▸ **Object tracking records**:
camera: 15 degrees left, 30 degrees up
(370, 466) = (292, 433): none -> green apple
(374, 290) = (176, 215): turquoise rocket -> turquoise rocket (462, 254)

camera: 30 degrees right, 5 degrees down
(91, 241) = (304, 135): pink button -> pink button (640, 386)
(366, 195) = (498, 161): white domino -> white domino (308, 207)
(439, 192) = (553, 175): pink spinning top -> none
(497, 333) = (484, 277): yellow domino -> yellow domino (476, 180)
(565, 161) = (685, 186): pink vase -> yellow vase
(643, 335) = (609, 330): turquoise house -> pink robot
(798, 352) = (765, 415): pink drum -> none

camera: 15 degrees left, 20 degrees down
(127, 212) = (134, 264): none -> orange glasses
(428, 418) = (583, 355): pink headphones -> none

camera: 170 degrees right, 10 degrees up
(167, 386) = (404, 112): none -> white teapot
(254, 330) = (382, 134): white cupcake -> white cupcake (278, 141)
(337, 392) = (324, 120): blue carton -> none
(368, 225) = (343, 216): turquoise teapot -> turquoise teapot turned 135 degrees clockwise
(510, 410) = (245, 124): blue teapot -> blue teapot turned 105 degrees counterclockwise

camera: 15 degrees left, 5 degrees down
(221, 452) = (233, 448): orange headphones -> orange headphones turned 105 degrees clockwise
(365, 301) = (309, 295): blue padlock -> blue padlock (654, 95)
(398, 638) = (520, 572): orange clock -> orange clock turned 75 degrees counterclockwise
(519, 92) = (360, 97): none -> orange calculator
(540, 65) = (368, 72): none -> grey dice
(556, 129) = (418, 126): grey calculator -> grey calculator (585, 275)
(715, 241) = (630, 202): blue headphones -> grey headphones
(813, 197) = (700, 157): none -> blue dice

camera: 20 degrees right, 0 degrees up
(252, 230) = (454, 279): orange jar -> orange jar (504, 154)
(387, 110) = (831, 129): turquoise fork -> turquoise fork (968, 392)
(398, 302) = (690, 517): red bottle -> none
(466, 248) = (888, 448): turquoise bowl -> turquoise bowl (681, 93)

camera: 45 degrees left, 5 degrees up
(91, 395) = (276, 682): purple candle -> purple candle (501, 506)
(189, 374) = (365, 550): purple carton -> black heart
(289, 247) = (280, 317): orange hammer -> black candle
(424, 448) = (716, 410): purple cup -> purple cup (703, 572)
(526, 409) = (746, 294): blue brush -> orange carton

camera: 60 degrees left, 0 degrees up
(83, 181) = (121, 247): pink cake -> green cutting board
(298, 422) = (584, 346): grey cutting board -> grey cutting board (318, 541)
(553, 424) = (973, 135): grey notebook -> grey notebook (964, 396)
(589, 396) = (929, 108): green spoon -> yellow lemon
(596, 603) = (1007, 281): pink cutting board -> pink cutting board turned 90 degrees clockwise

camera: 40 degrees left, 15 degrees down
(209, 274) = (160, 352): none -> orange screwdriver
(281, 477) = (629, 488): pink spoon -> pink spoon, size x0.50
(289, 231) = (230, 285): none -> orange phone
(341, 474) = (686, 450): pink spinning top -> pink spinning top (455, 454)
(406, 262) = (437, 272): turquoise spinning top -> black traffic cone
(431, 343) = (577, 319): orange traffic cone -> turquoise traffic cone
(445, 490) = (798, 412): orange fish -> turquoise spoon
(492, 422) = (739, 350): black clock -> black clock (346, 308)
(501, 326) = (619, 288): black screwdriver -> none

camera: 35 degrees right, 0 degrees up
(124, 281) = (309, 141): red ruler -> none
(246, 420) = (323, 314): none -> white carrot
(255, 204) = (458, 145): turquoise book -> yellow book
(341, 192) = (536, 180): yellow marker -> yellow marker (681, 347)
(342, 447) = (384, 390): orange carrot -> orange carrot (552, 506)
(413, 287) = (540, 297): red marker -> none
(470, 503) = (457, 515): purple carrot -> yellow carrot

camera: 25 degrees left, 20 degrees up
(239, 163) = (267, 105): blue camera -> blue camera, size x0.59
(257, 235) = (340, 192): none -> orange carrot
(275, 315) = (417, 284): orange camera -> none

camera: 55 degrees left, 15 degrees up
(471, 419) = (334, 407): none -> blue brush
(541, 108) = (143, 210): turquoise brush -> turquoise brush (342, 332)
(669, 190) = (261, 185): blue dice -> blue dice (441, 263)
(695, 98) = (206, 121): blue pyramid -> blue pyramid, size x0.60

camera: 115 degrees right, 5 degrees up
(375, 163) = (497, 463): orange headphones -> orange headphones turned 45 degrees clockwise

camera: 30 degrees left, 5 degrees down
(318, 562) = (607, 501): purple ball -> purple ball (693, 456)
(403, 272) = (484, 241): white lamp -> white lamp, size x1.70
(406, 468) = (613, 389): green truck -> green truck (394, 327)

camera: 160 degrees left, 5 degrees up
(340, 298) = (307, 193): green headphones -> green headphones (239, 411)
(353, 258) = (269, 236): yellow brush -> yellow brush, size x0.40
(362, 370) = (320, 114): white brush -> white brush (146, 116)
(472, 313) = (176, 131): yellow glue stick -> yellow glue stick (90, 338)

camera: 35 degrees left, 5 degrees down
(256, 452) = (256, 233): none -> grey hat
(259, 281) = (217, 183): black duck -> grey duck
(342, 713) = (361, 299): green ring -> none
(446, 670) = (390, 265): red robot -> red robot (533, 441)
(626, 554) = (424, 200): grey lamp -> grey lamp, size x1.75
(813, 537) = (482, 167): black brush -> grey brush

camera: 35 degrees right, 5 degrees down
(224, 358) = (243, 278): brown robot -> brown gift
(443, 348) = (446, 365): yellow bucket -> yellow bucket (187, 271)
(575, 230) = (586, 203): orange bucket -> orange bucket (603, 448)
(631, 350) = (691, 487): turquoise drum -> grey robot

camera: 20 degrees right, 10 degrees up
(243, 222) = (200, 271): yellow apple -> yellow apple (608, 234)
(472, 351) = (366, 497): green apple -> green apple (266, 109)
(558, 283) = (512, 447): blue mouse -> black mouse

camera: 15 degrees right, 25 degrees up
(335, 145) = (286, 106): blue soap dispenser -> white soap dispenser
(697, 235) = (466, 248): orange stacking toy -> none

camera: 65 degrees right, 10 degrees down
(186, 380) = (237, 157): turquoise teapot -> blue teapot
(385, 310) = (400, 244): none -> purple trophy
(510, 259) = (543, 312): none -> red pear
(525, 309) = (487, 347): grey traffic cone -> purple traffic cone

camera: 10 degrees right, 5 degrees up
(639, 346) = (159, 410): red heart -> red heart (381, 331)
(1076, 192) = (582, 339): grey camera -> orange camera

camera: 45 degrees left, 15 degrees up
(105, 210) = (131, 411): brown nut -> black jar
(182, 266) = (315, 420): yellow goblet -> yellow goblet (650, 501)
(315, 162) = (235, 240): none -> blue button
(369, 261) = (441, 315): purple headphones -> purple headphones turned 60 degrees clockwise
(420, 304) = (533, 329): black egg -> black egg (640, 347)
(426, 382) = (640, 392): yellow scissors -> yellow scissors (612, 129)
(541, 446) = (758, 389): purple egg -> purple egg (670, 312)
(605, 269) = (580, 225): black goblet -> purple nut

▸ **Your instructions**: Starting at the line above that holds "(189, 374) = (365, 550): purple" and ending at the line that holds "(589, 396) = (929, 108): green", transcribe each line exactly and include no other lines.

▸ **Task answer**:
(189, 374) = (365, 550): purple carton -> black heart
(289, 247) = (280, 317): orange hammer -> black candle
(424, 448) = (716, 410): purple cup -> purple cup (703, 572)
(526, 409) = (746, 294): blue brush -> orange carton

camera: 60 degrees left, 0 degrees up
(83, 181) = (121, 247): pink cake -> green cutting board
(298, 422) = (584, 346): grey cutting board -> grey cutting board (318, 541)
(553, 424) = (973, 135): grey notebook -> grey notebook (964, 396)
(589, 396) = (929, 108): green spoon -> yellow lemon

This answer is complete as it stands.